THE TASK – What is needed is an exact repeat of the lines from the line containing "(581, 557) = (312, 159): turquoise" through the final line of the entries below, and nothing else.

DATA Block Start

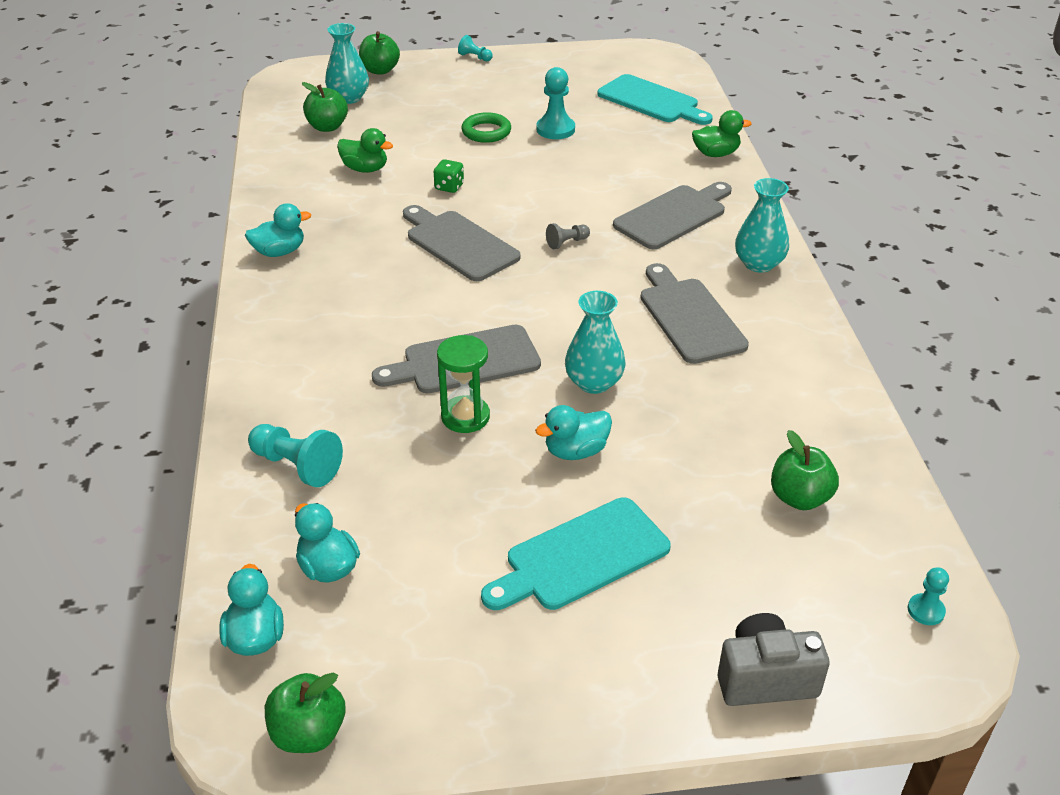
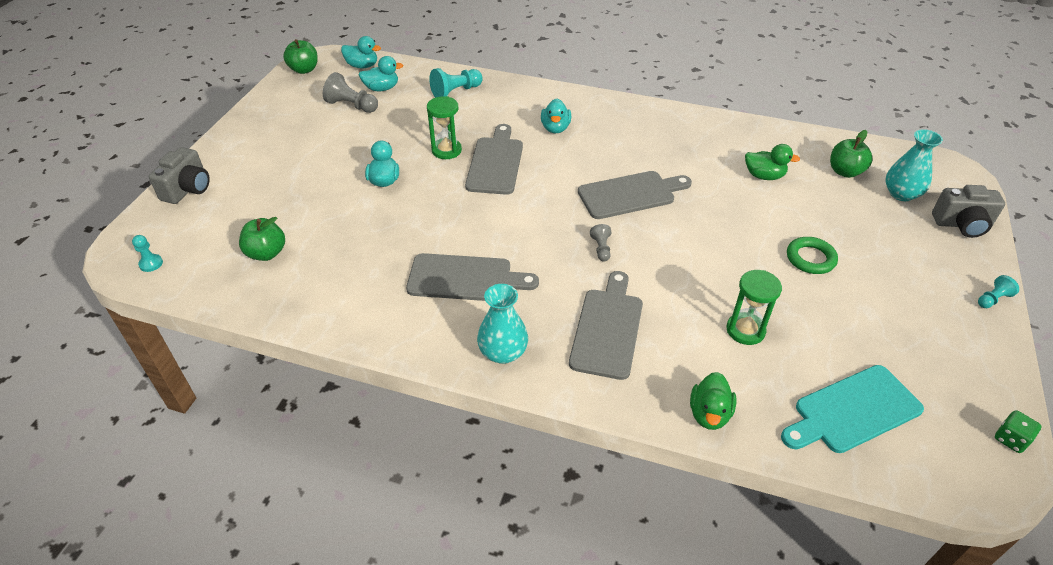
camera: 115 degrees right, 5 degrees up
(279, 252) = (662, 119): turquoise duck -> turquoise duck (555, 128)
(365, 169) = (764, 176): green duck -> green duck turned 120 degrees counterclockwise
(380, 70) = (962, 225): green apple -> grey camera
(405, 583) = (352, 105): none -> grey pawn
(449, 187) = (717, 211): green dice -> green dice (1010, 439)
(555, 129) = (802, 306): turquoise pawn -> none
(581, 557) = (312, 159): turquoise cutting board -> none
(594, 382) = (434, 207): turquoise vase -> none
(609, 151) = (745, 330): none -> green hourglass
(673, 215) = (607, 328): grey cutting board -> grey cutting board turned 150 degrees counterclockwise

DATA Block End

RESULT FOR THIS EXERCISE –
(581, 557) = (312, 159): turquoise cutting board -> none
(594, 382) = (434, 207): turquoise vase -> none
(609, 151) = (745, 330): none -> green hourglass
(673, 215) = (607, 328): grey cutting board -> grey cutting board turned 150 degrees counterclockwise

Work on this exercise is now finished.